=== MATERIAL PROVIDED ===
════

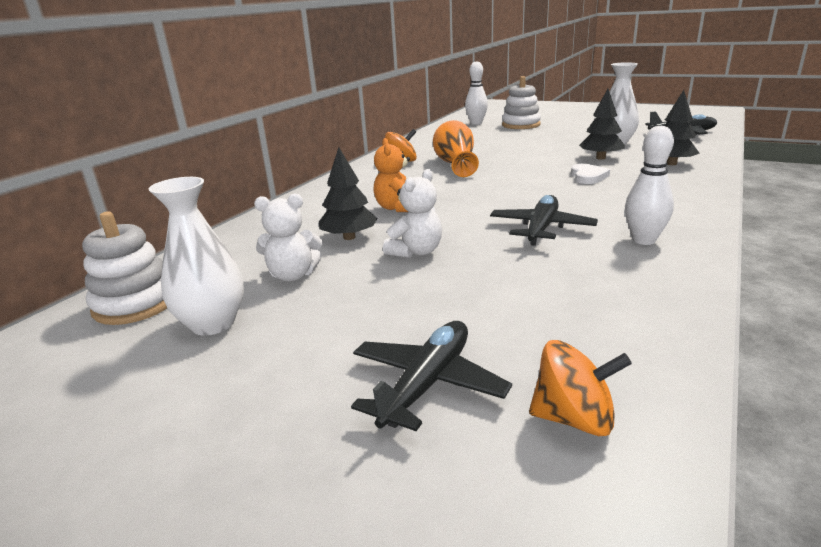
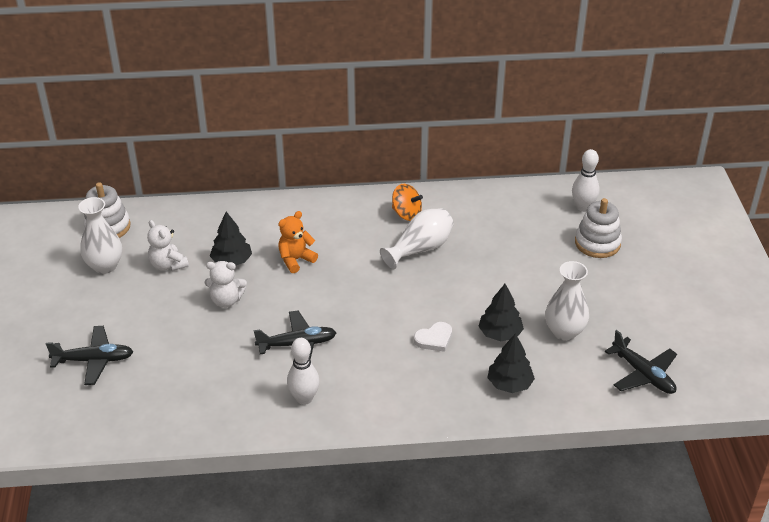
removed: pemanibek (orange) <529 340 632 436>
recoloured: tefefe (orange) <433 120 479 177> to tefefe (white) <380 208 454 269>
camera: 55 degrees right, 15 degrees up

════

=== WHAT THE TASK REQUIRES ===
Write out the data word for word. Any picture is to be skipped.

=== WRITTEN RESPONSE ===
removed: pemanibek (orange) <529 340 632 436>
recoloured: tefefe (orange) <433 120 479 177> to tefefe (white) <380 208 454 269>
camera: 55 degrees right, 15 degrees up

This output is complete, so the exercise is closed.